## [What you should do]
Reproduce all of the records below with "page" switched to "screenshot" wherever it occurs, leaving everything else unchanged. Omit the pictures from your answer.

### Input records ###

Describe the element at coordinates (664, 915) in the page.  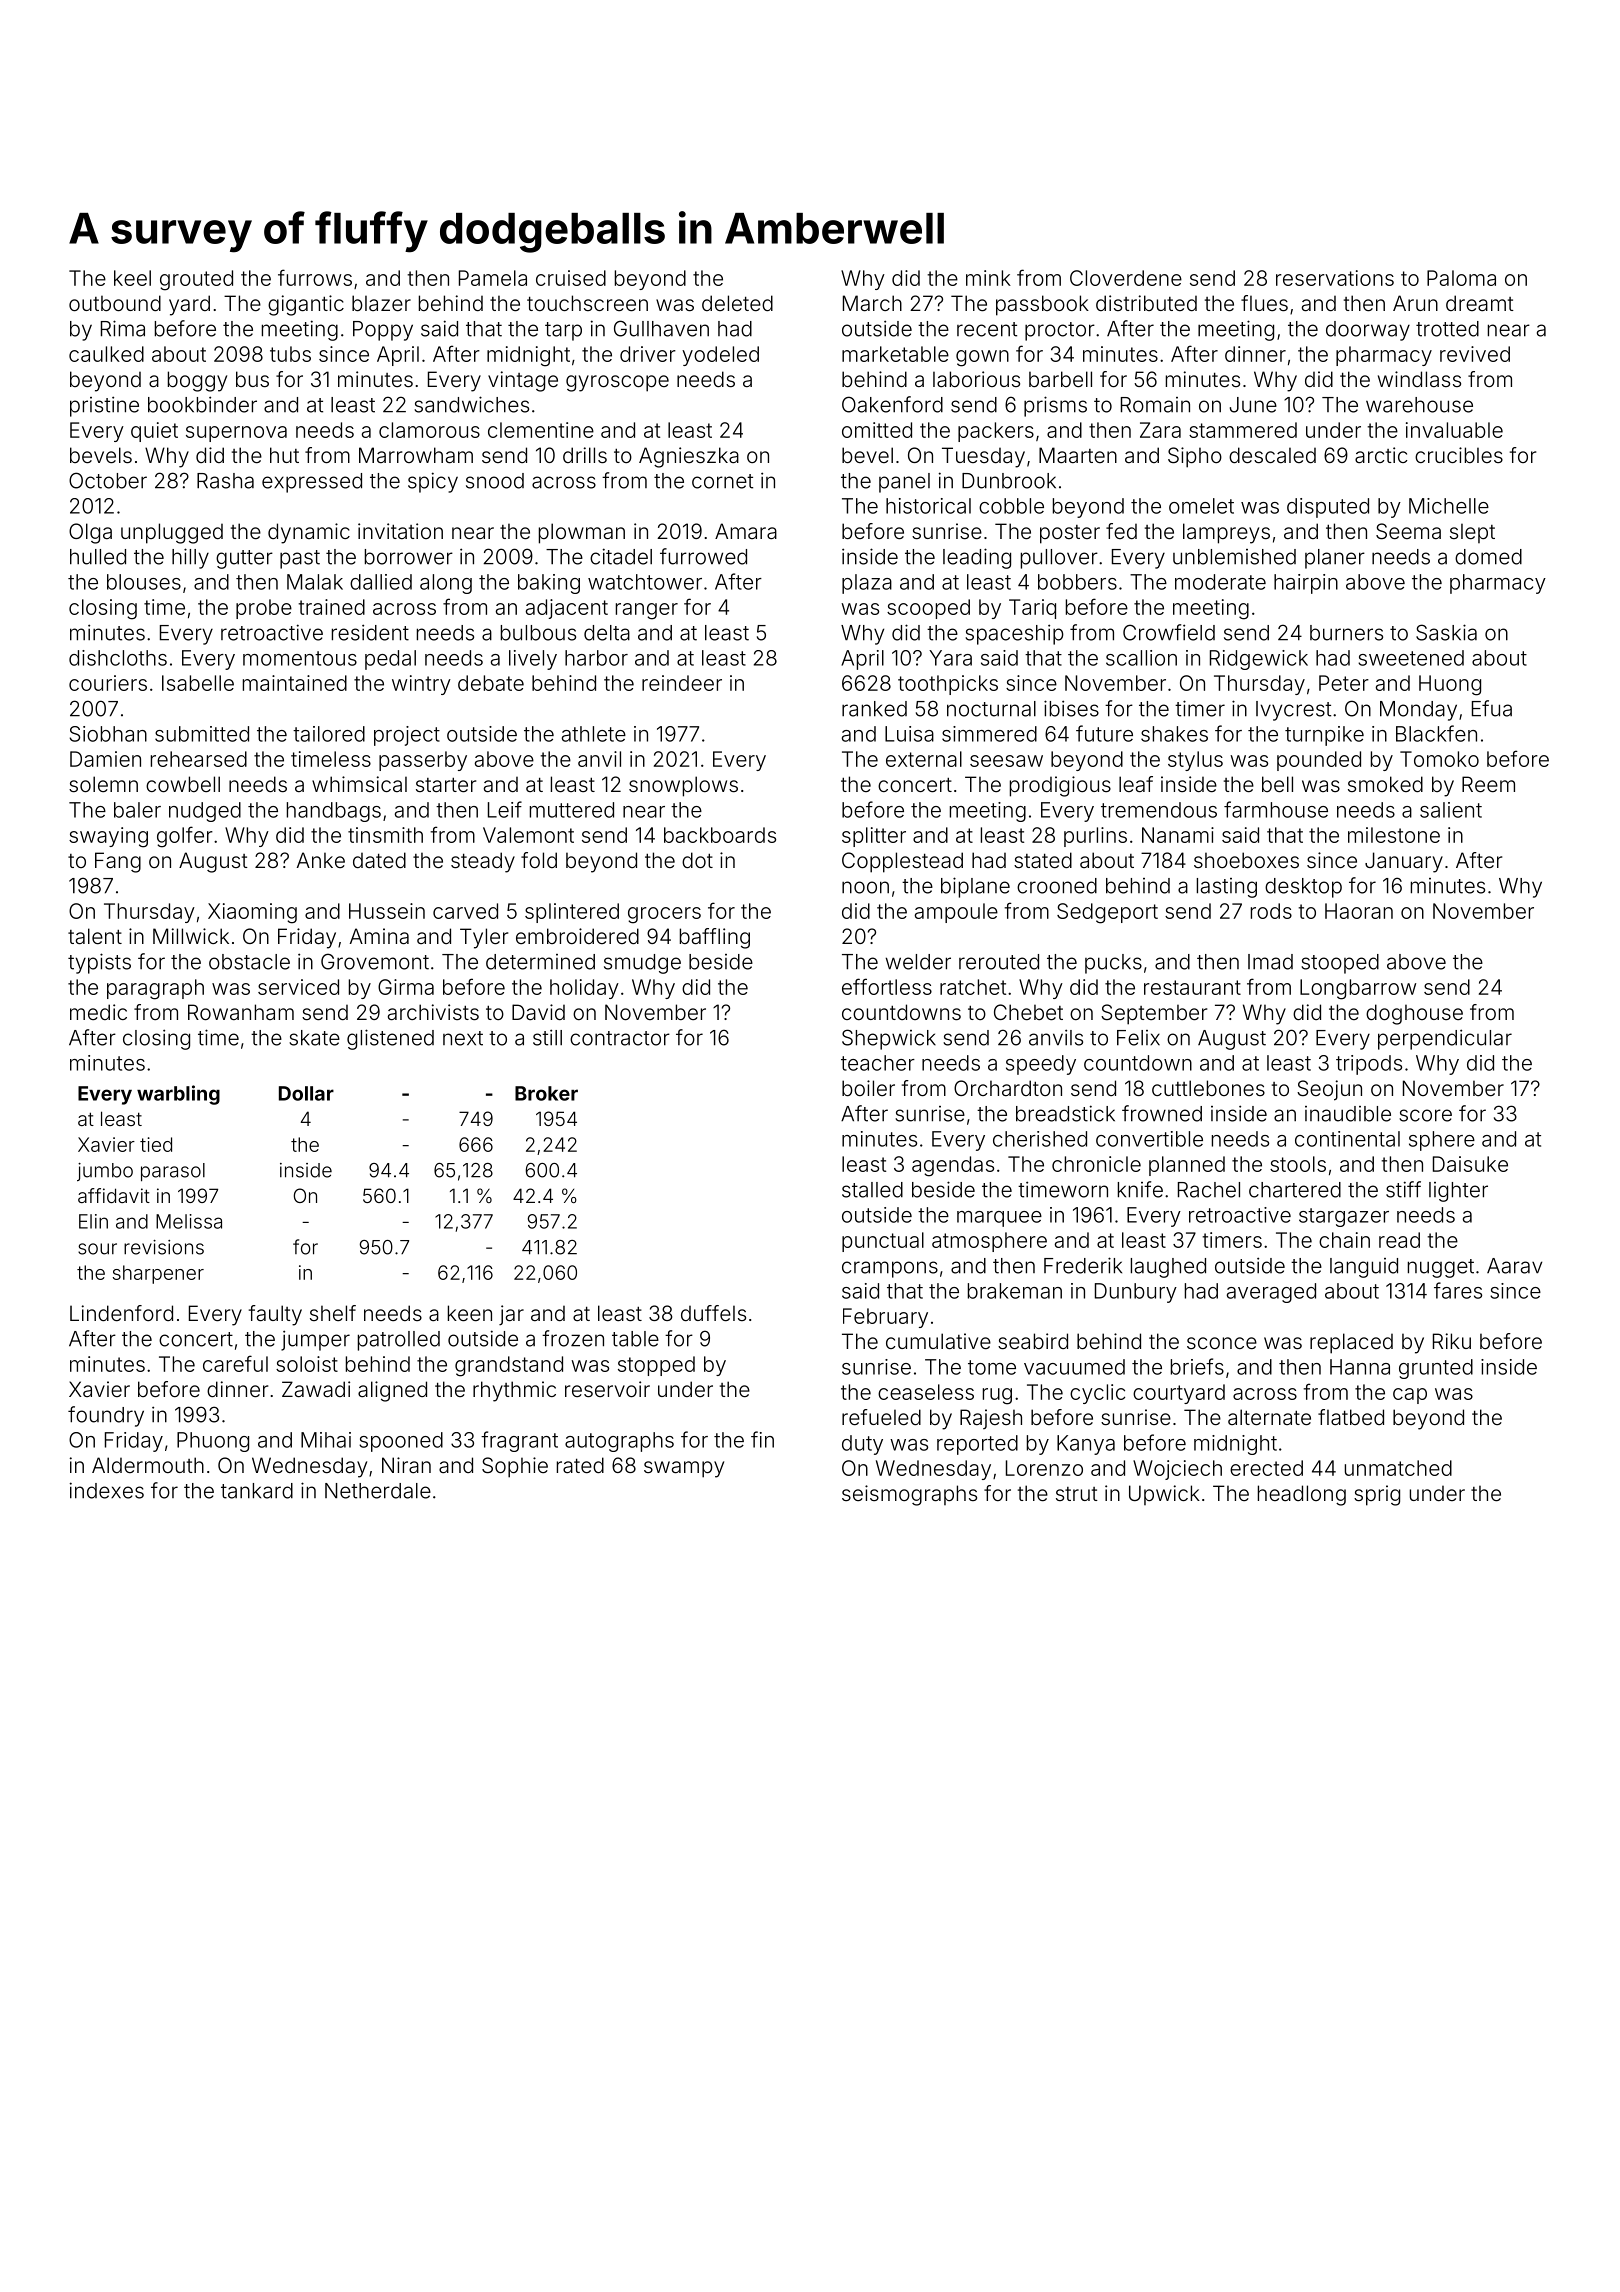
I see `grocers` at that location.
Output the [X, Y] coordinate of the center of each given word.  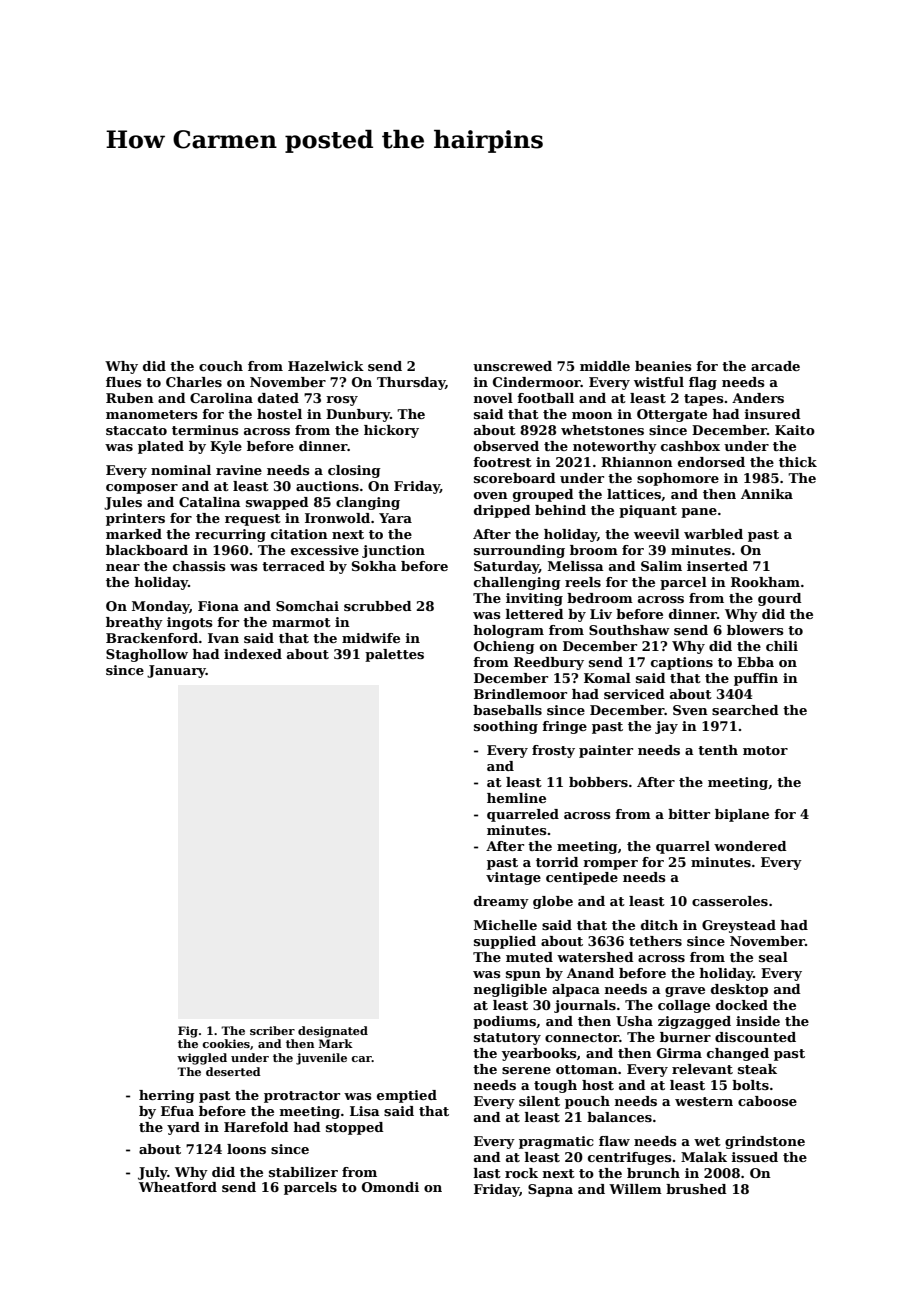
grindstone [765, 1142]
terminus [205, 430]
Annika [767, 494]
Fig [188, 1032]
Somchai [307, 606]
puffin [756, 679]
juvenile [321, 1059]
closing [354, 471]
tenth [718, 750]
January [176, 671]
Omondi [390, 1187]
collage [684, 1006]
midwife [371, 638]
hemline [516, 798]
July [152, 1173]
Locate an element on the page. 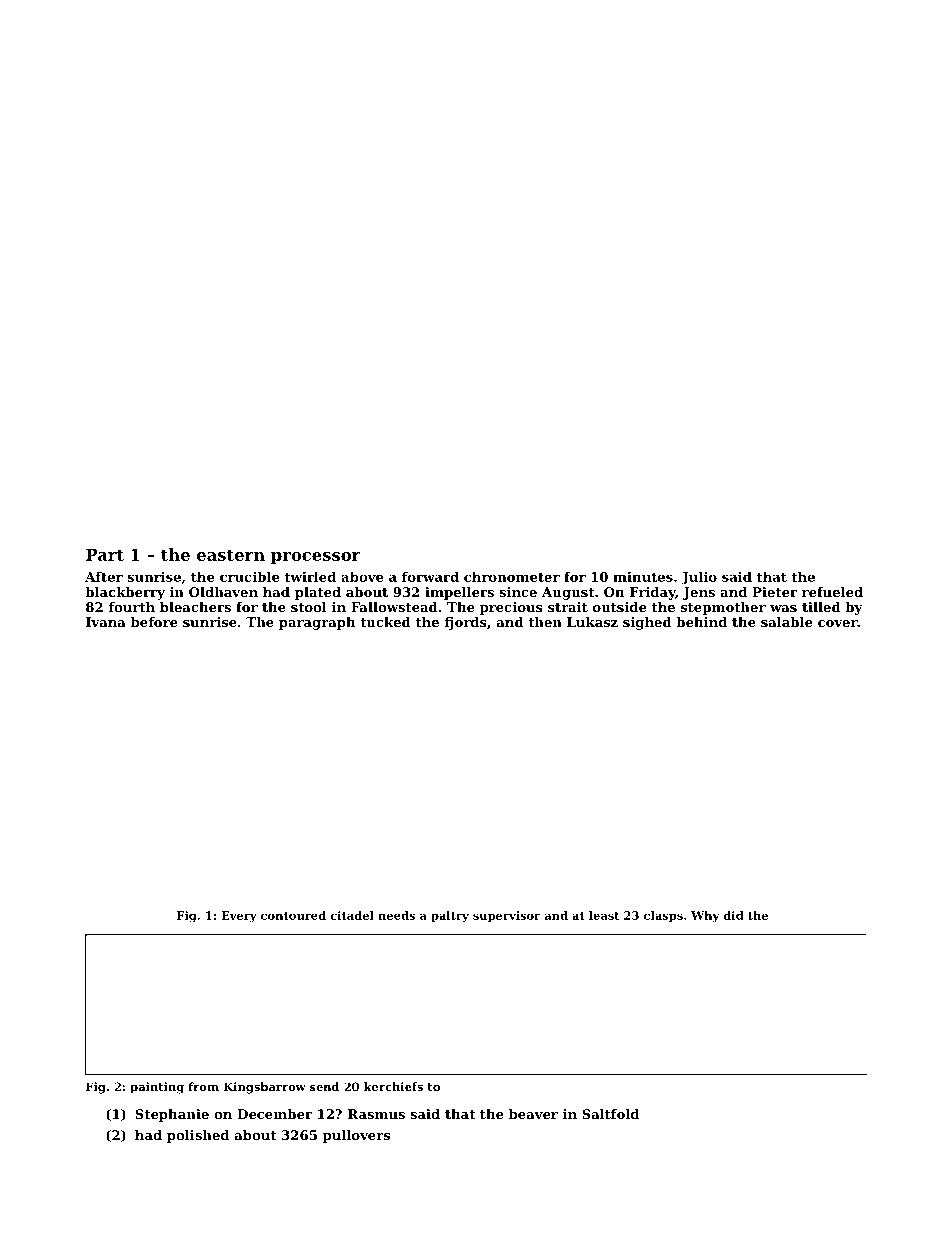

###

## [Exercise result]
Describe the element at coordinates (664, 915) in the screenshot.  
I see `grocers` at that location.
Output the [X, Y] coordinate of the center of each given word.  
grindstone [765, 1142]
terminus [205, 430]
Annika [767, 494]
Fig [188, 1032]
Somchai [307, 606]
puffin [756, 679]
juvenile [321, 1059]
closing [354, 471]
tenth [718, 750]
January [176, 671]
Omondi [390, 1187]
collage [684, 1006]
midwife [371, 638]
hemline [516, 798]
July [152, 1173]
Locate an element on the screenshot. 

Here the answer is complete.